> Exercise prompt: Below this line is a listing that includes pictures. Copy exactly, and only, the lines from the one containing "yellow banana: 2 -> 0" through the one containing "red hammer: 6 -> 4"; the pictures do not go in the copy.

-------- Material provided

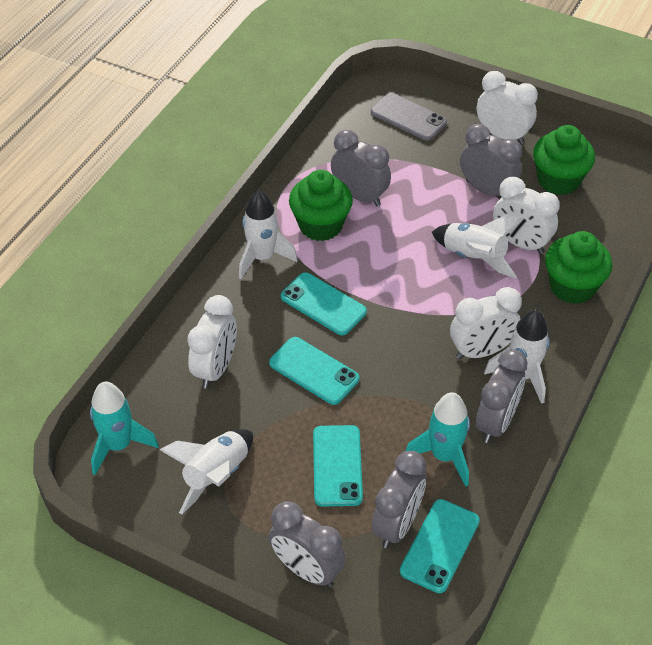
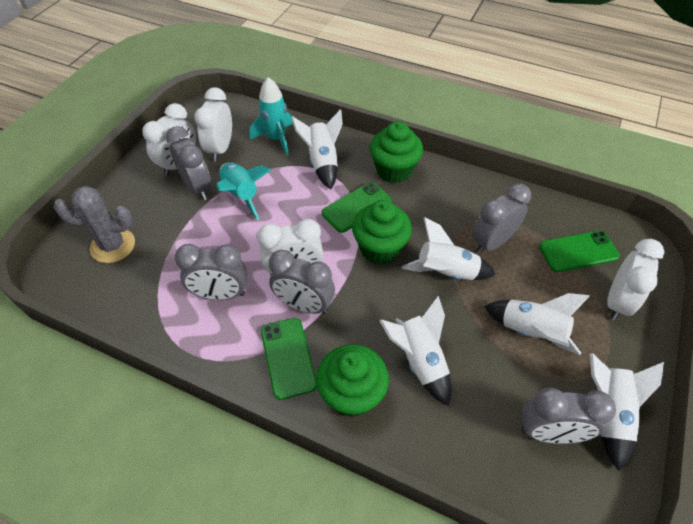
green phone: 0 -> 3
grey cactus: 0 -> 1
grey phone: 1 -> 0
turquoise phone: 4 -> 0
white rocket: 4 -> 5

----------------
-------- Material provided

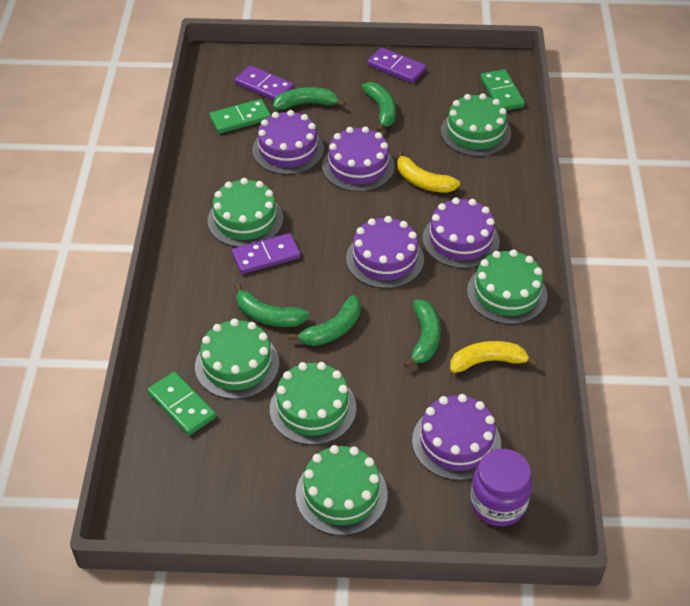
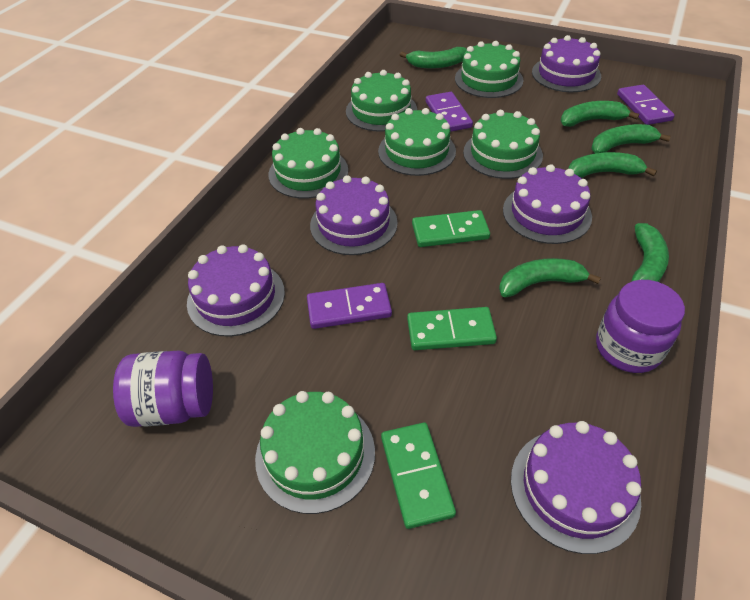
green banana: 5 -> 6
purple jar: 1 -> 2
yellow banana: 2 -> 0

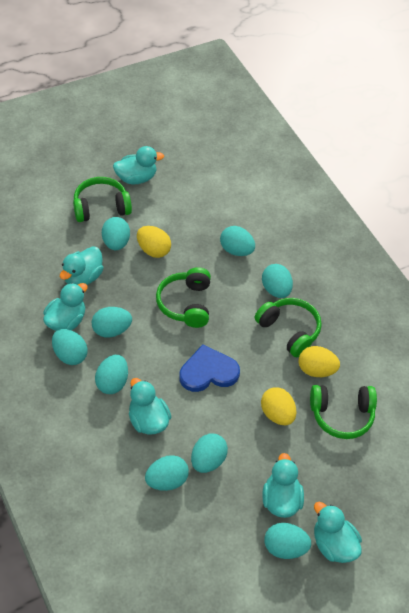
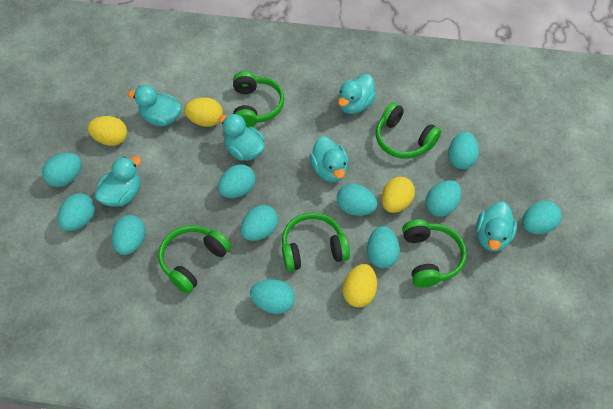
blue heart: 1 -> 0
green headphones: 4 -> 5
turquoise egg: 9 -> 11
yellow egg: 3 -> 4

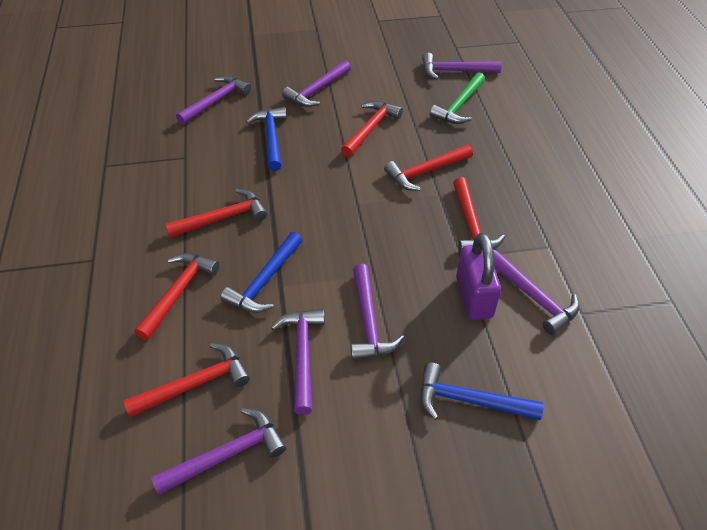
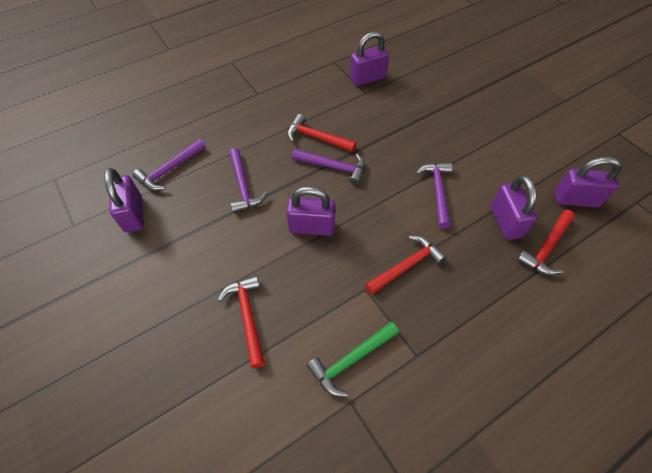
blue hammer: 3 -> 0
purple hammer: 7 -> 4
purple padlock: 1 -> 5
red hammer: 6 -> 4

----------------

> Task result:
yellow banana: 2 -> 0

blue heart: 1 -> 0
green headphones: 4 -> 5
turquoise egg: 9 -> 11
yellow egg: 3 -> 4

blue hammer: 3 -> 0
purple hammer: 7 -> 4
purple padlock: 1 -> 5
red hammer: 6 -> 4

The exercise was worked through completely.